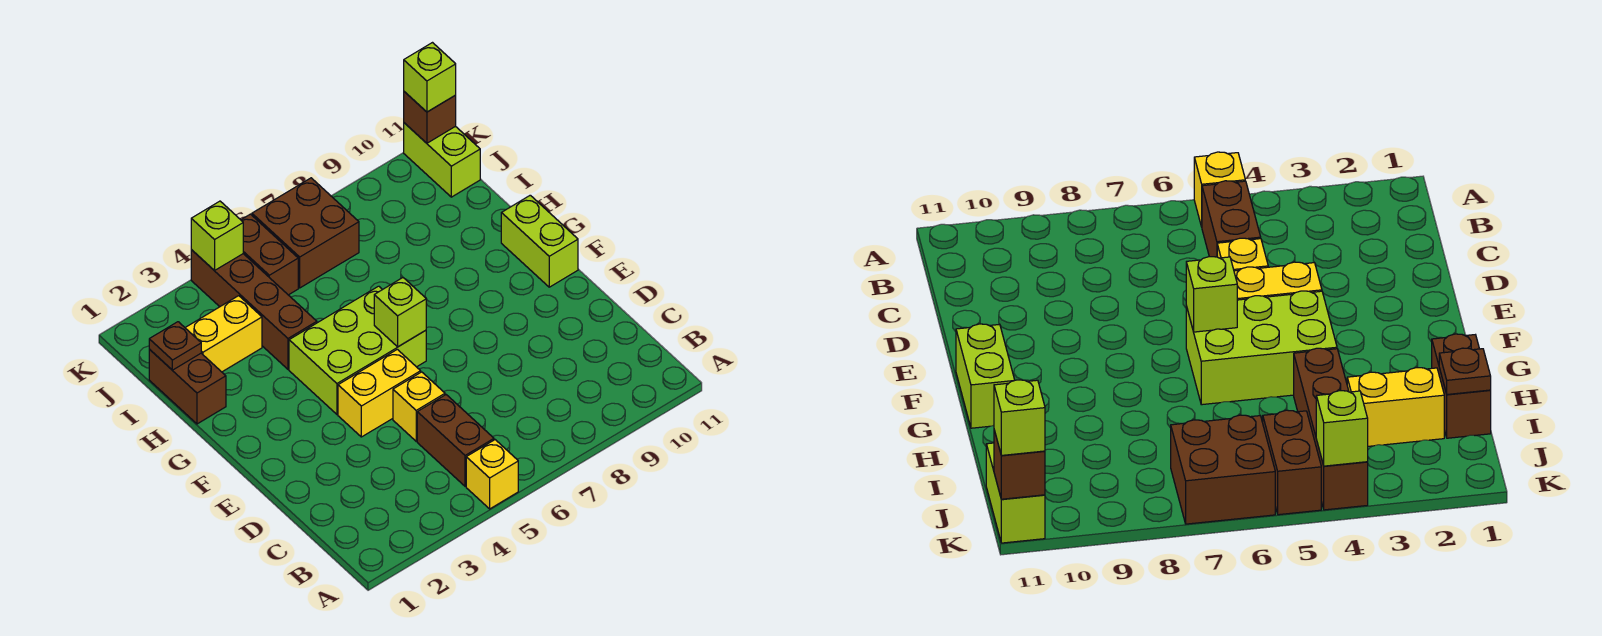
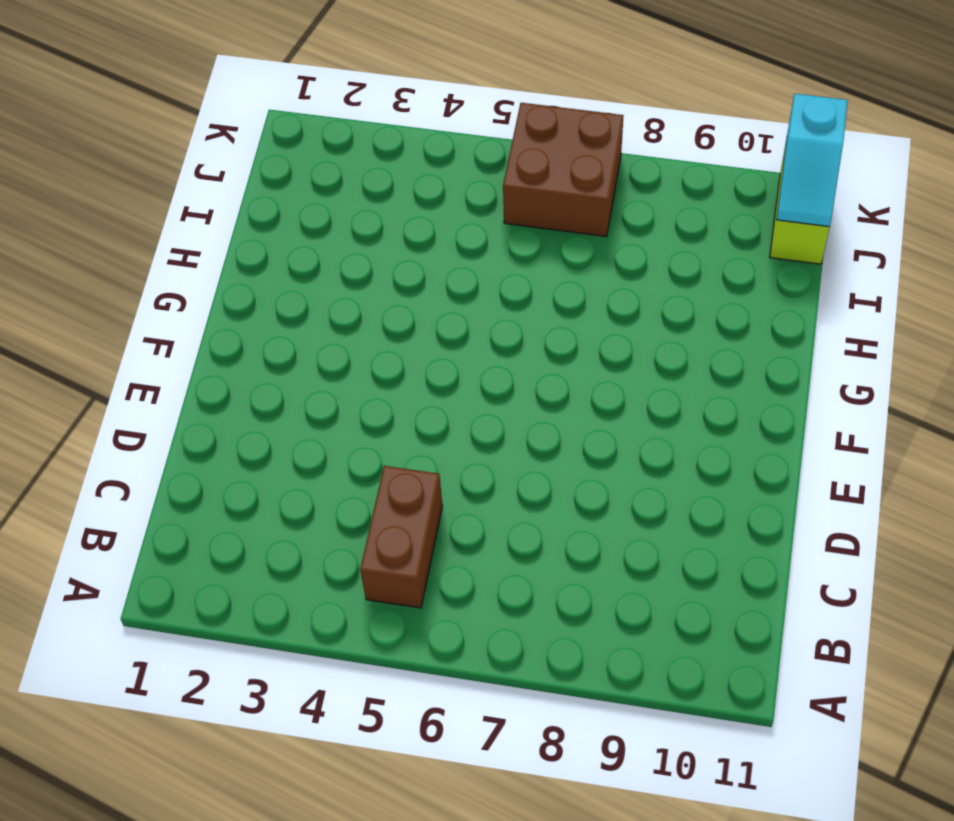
cyan slope J11:K11 level 2 top K -> brown brick K11 level 2
none -> yellow brick A5 level 1
none -> yellow brick D5 level 1
none -> yellow brick E4:E5 level 1

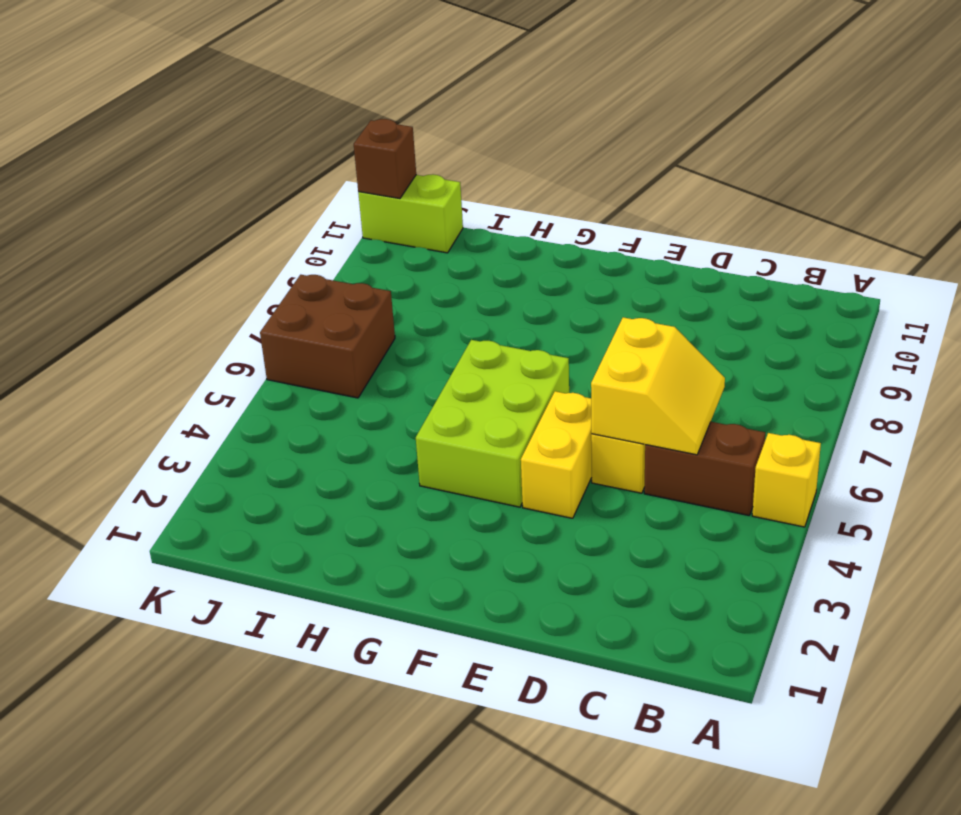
yellow slope C5:D6 level 2 top D -> none
none -> lime brick F11:G11 level 1
none -> brown brick H1:I1 level 1
none -> brown brick H4:K4 level 1

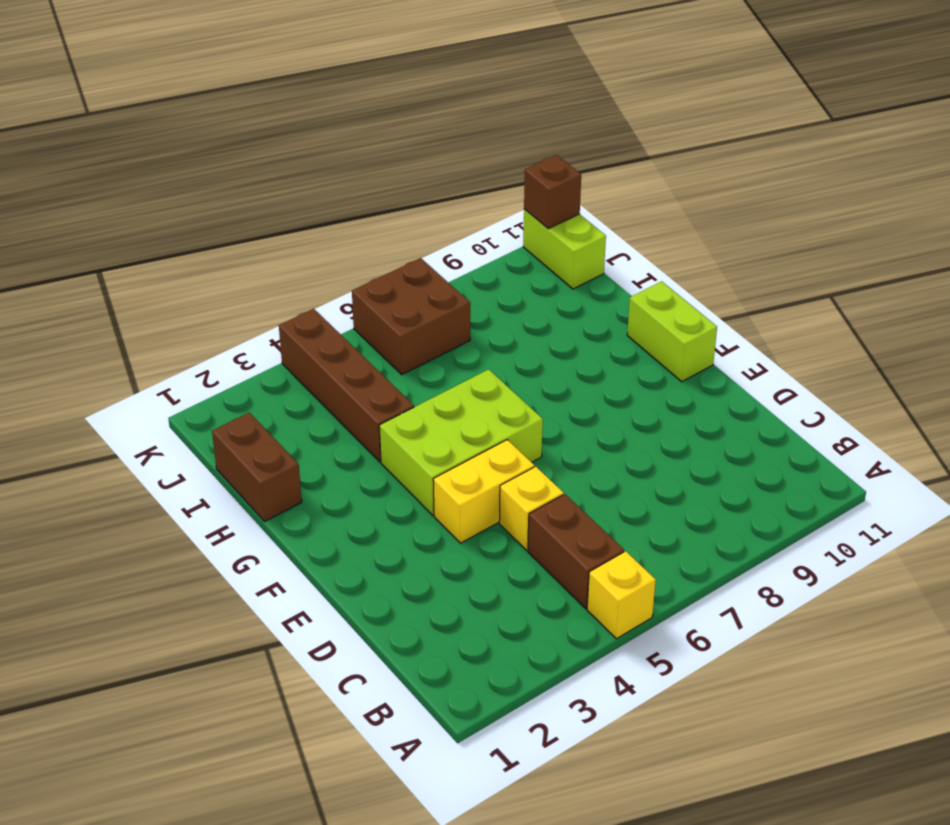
none -> yellow brick I2:I3 level 1
none -> brown brick J5:K5 level 1
none -> lime brick F6 level 2

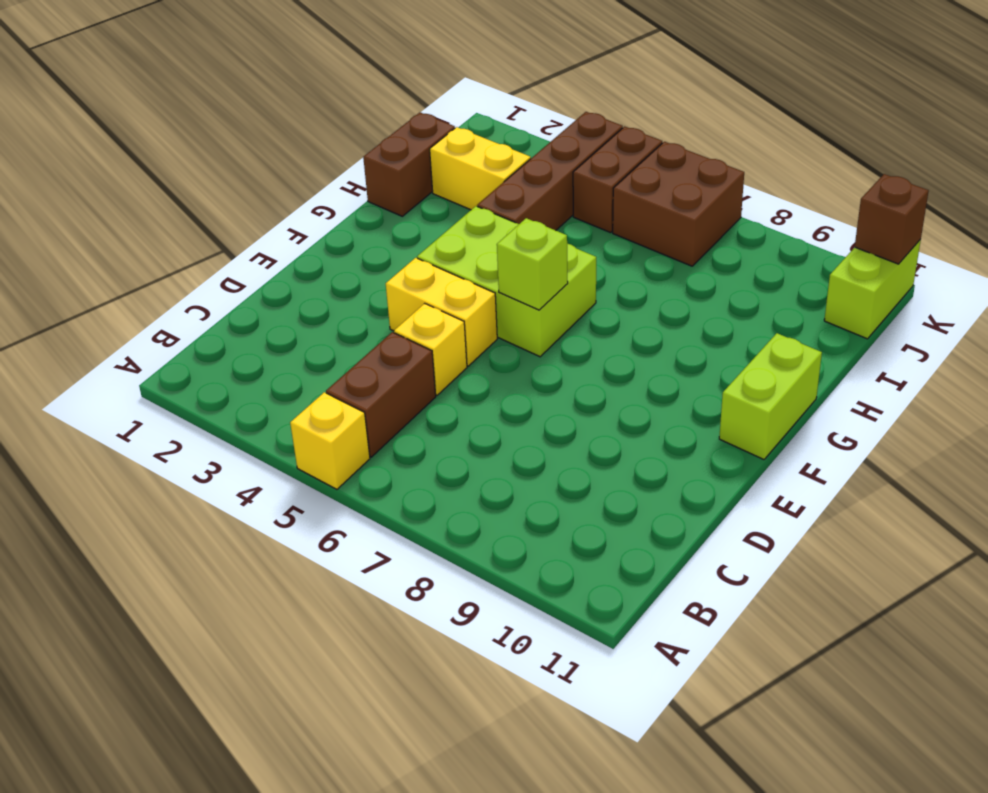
none -> brown plate I1 level 2
none -> lime brick K4 level 2
none -> lime brick K11 level 3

**Instructions for the task**. The job here is to find each line above with the word "slope" and copy it.

**Result below**.
cyan slope J11:K11 level 2 top K -> brown brick K11 level 2
yellow slope C5:D6 level 2 top D -> none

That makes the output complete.